Work request = Write the full listing out again, word for word, but omit the pictures.

-------- Given material

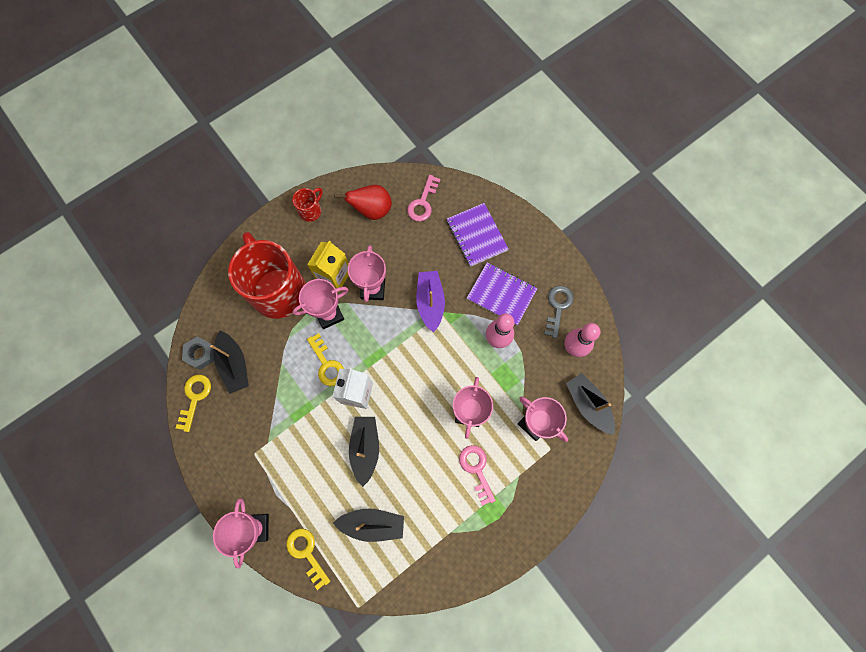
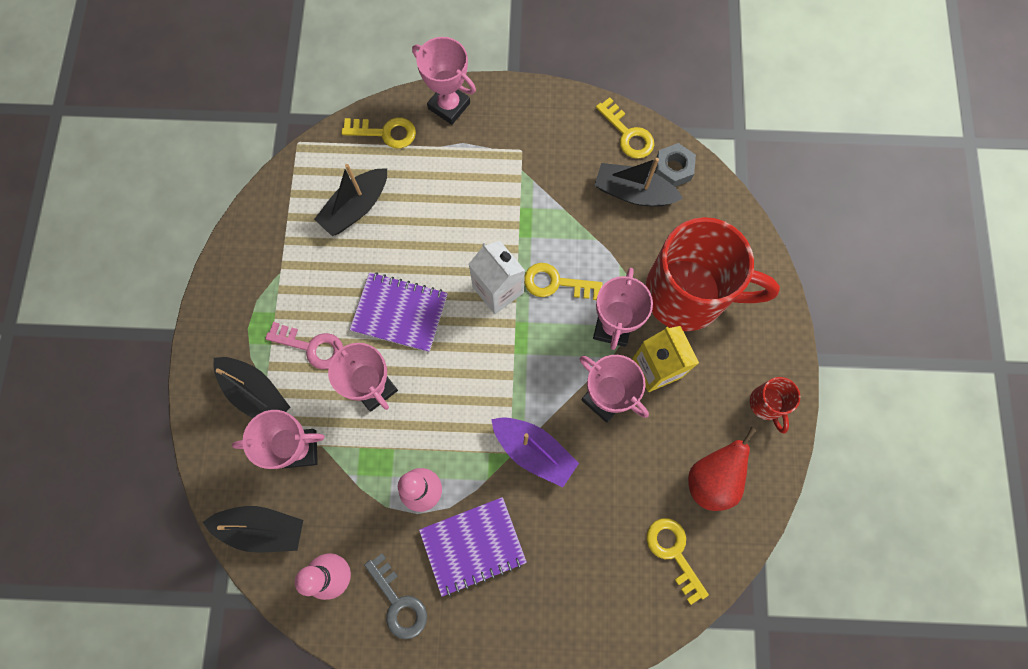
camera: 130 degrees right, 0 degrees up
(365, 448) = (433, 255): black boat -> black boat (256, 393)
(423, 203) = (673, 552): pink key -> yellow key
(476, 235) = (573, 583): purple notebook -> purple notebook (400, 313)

----------------

Task solution =
camera: 130 degrees right, 0 degrees up
(365, 448) = (433, 255): black boat -> black boat (256, 393)
(423, 203) = (673, 552): pink key -> yellow key
(476, 235) = (573, 583): purple notebook -> purple notebook (400, 313)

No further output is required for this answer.